### WHAT IS REQUIRED
Below are some records. Reproduce them exactly from their first line through the line with "(1002, 216) = (678, 427): none -> brown brush", inclusive.

### DATASET
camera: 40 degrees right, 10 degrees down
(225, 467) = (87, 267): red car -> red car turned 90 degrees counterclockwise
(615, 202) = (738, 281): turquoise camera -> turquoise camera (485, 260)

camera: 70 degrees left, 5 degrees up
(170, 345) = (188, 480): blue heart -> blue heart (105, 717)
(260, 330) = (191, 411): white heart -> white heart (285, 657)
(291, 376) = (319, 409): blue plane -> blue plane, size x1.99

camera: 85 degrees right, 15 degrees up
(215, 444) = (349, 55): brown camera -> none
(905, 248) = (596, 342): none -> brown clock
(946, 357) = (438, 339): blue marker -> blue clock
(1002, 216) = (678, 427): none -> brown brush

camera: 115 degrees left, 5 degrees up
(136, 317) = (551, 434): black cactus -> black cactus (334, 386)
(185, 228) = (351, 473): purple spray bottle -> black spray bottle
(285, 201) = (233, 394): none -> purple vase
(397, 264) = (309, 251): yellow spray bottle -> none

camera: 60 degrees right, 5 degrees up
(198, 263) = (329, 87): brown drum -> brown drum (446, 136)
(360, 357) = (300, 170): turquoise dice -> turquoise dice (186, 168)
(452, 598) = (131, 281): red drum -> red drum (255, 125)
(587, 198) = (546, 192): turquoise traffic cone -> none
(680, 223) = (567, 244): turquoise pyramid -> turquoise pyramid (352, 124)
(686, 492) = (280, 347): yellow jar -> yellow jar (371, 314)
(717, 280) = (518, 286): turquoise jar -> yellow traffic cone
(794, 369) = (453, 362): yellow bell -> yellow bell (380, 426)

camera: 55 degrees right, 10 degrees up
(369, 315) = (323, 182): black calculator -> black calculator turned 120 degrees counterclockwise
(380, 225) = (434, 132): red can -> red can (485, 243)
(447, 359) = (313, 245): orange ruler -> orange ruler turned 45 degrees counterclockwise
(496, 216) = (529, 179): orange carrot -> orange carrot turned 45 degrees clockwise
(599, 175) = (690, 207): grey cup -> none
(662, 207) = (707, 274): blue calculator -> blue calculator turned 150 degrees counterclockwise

### COMPLETED EXERCISE
camera: 40 degrees right, 10 degrees down
(225, 467) = (87, 267): red car -> red car turned 90 degrees counterclockwise
(615, 202) = (738, 281): turquoise camera -> turquoise camera (485, 260)

camera: 70 degrees left, 5 degrees up
(170, 345) = (188, 480): blue heart -> blue heart (105, 717)
(260, 330) = (191, 411): white heart -> white heart (285, 657)
(291, 376) = (319, 409): blue plane -> blue plane, size x1.99

camera: 85 degrees right, 15 degrees up
(215, 444) = (349, 55): brown camera -> none
(905, 248) = (596, 342): none -> brown clock
(946, 357) = (438, 339): blue marker -> blue clock
(1002, 216) = (678, 427): none -> brown brush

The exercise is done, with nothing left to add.